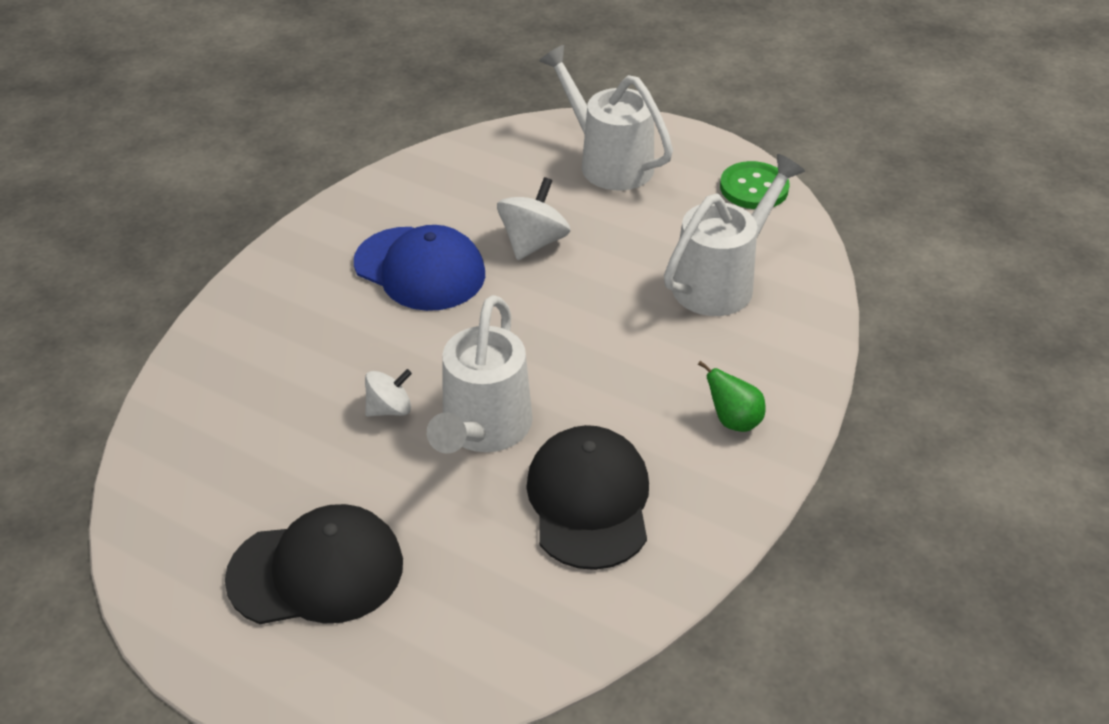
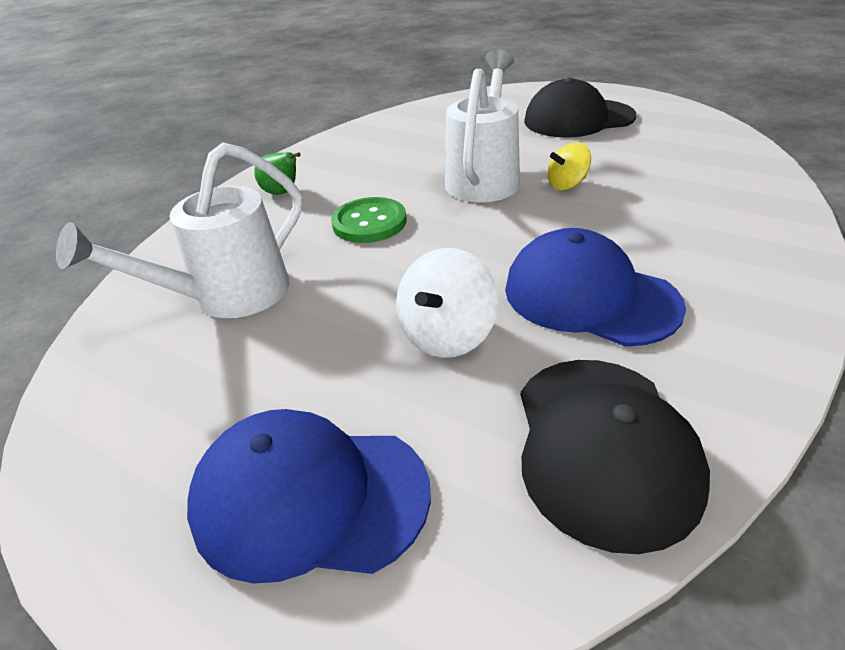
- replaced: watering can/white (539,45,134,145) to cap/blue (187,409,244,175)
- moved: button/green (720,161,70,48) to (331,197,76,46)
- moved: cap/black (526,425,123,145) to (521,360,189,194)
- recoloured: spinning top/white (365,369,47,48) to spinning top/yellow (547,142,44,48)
---
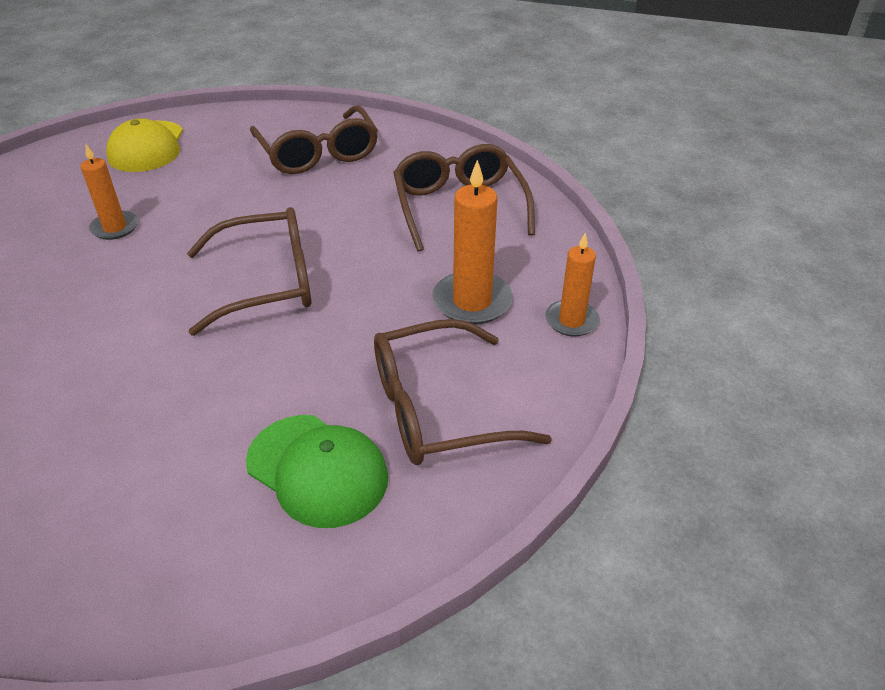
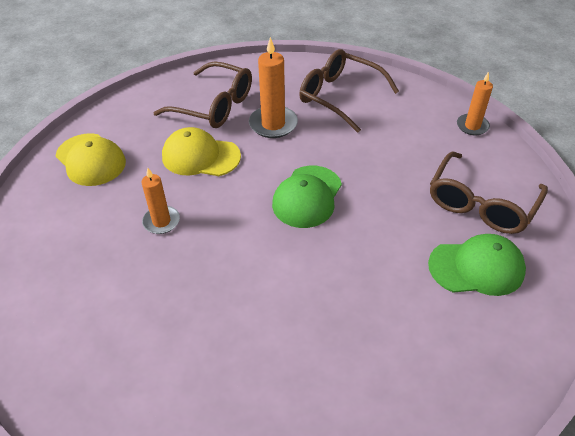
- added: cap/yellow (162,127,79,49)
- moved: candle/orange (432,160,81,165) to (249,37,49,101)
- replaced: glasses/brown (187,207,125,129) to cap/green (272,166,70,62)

» **Exercise objective**
Copy the records above exactly, beginning at the line that contains "- replaced: watering" and stopping after the line that contains "- recoloured: spinning".

» **Solution to the problem**
- replaced: watering can/white (539,45,134,145) to cap/blue (187,409,244,175)
- moved: button/green (720,161,70,48) to (331,197,76,46)
- moved: cap/black (526,425,123,145) to (521,360,189,194)
- recoloured: spinning top/white (365,369,47,48) to spinning top/yellow (547,142,44,48)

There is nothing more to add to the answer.